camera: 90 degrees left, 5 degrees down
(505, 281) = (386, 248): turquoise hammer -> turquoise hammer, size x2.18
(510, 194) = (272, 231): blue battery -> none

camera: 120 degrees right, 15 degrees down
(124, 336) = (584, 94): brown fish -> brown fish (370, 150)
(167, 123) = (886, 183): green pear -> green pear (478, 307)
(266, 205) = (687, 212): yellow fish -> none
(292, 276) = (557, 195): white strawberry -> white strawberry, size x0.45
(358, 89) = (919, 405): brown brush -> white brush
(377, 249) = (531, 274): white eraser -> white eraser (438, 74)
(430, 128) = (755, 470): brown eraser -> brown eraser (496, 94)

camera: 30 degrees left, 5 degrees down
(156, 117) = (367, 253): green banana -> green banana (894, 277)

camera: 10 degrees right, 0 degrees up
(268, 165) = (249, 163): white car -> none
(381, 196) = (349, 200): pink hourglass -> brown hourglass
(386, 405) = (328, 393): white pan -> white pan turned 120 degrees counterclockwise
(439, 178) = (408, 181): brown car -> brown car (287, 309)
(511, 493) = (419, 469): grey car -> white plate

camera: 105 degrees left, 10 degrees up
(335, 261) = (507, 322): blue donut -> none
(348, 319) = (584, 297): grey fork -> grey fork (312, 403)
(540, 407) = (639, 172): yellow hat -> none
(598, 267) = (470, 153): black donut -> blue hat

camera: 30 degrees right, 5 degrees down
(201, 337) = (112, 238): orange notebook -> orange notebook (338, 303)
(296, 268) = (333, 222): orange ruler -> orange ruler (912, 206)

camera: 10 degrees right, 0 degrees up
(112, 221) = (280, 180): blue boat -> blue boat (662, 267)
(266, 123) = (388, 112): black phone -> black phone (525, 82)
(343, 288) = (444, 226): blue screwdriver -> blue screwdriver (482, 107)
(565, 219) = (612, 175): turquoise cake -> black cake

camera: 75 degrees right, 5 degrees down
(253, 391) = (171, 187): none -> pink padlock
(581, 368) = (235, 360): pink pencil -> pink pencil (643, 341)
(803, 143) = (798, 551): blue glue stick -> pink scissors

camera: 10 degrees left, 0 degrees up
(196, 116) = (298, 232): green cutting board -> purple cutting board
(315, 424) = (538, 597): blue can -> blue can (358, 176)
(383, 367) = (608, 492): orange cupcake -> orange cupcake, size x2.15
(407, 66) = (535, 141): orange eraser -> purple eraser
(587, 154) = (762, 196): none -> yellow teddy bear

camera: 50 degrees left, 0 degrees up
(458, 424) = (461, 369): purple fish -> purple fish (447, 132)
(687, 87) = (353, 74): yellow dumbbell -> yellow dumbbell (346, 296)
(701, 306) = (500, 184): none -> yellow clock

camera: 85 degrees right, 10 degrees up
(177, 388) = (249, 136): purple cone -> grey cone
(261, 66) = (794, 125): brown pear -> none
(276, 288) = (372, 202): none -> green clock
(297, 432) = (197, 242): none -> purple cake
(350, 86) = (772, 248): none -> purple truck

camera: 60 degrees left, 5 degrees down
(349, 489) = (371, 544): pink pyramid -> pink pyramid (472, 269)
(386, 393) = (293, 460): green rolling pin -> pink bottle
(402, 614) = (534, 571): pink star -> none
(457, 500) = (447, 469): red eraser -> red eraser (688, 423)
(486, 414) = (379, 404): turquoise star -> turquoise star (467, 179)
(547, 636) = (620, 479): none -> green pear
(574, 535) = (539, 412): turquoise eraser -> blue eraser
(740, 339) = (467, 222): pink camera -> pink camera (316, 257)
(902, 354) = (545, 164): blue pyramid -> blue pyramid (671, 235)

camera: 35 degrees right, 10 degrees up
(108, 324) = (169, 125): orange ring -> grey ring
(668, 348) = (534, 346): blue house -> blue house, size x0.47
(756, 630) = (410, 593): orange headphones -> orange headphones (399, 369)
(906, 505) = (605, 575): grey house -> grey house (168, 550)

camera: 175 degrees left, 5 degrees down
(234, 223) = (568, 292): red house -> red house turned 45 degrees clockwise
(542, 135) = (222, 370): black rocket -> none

Problem details: Everything above from the line with "(439, 178) = (408, 181): brown" to the line with "camera: 50 degrees left, 0 degrees up", both included, must be repeated exactly, and nothing outside that range.

Completed task:
(439, 178) = (408, 181): brown car -> brown car (287, 309)
(511, 493) = (419, 469): grey car -> white plate

camera: 105 degrees left, 10 degrees up
(335, 261) = (507, 322): blue donut -> none
(348, 319) = (584, 297): grey fork -> grey fork (312, 403)
(540, 407) = (639, 172): yellow hat -> none
(598, 267) = (470, 153): black donut -> blue hat

camera: 30 degrees right, 5 degrees down
(201, 337) = (112, 238): orange notebook -> orange notebook (338, 303)
(296, 268) = (333, 222): orange ruler -> orange ruler (912, 206)

camera: 10 degrees right, 0 degrees up
(112, 221) = (280, 180): blue boat -> blue boat (662, 267)
(266, 123) = (388, 112): black phone -> black phone (525, 82)
(343, 288) = (444, 226): blue screwdriver -> blue screwdriver (482, 107)
(565, 219) = (612, 175): turquoise cake -> black cake

camera: 75 degrees right, 5 degrees down
(253, 391) = (171, 187): none -> pink padlock
(581, 368) = (235, 360): pink pencil -> pink pencil (643, 341)
(803, 143) = (798, 551): blue glue stick -> pink scissors

camera: 10 degrees left, 0 degrees up
(196, 116) = (298, 232): green cutting board -> purple cutting board
(315, 424) = (538, 597): blue can -> blue can (358, 176)
(383, 367) = (608, 492): orange cupcake -> orange cupcake, size x2.15
(407, 66) = (535, 141): orange eraser -> purple eraser
(587, 154) = (762, 196): none -> yellow teddy bear

camera: 50 degrees left, 0 degrees up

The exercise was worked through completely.